__Data to process__.
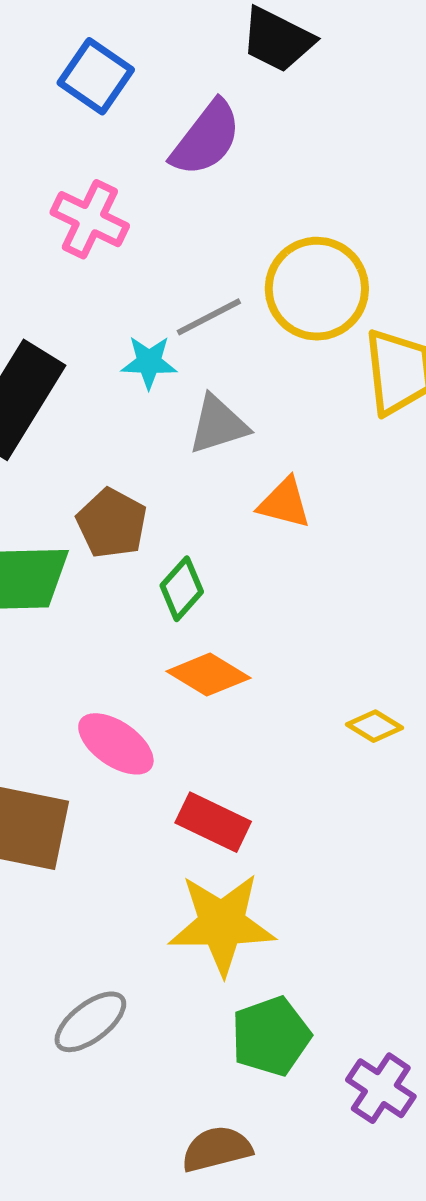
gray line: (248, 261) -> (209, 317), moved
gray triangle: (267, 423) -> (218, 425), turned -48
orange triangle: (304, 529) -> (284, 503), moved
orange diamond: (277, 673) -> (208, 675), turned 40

---

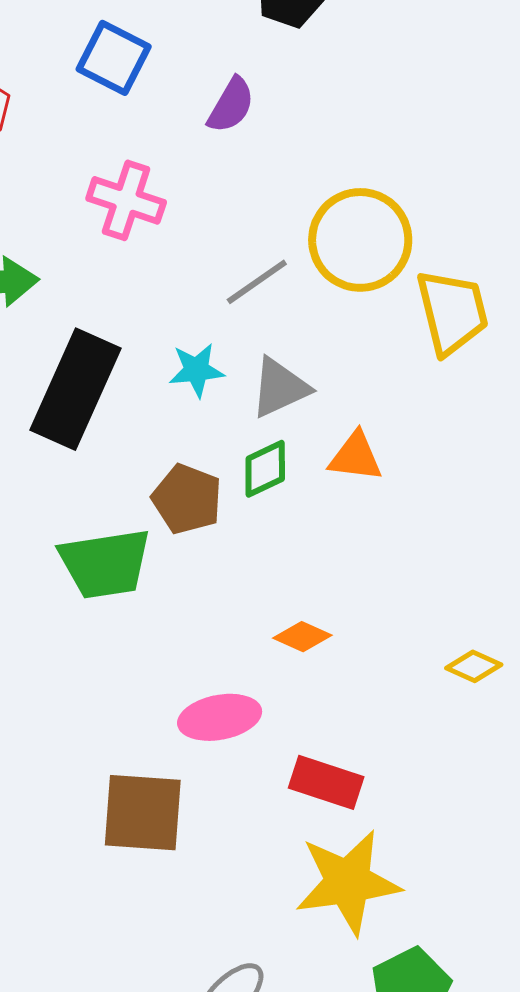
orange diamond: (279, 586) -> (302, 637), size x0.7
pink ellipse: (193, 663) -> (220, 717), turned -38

__Required work__.
Could you reproduce exactly the lines of the entries above, from the one with "orange triangle: (304, 529)" through the one with "orange diamond: (277, 673)", and nothing else?

__Exercise answer__.
orange triangle: (304, 529) -> (284, 503), moved
orange diamond: (277, 673) -> (208, 675), turned 40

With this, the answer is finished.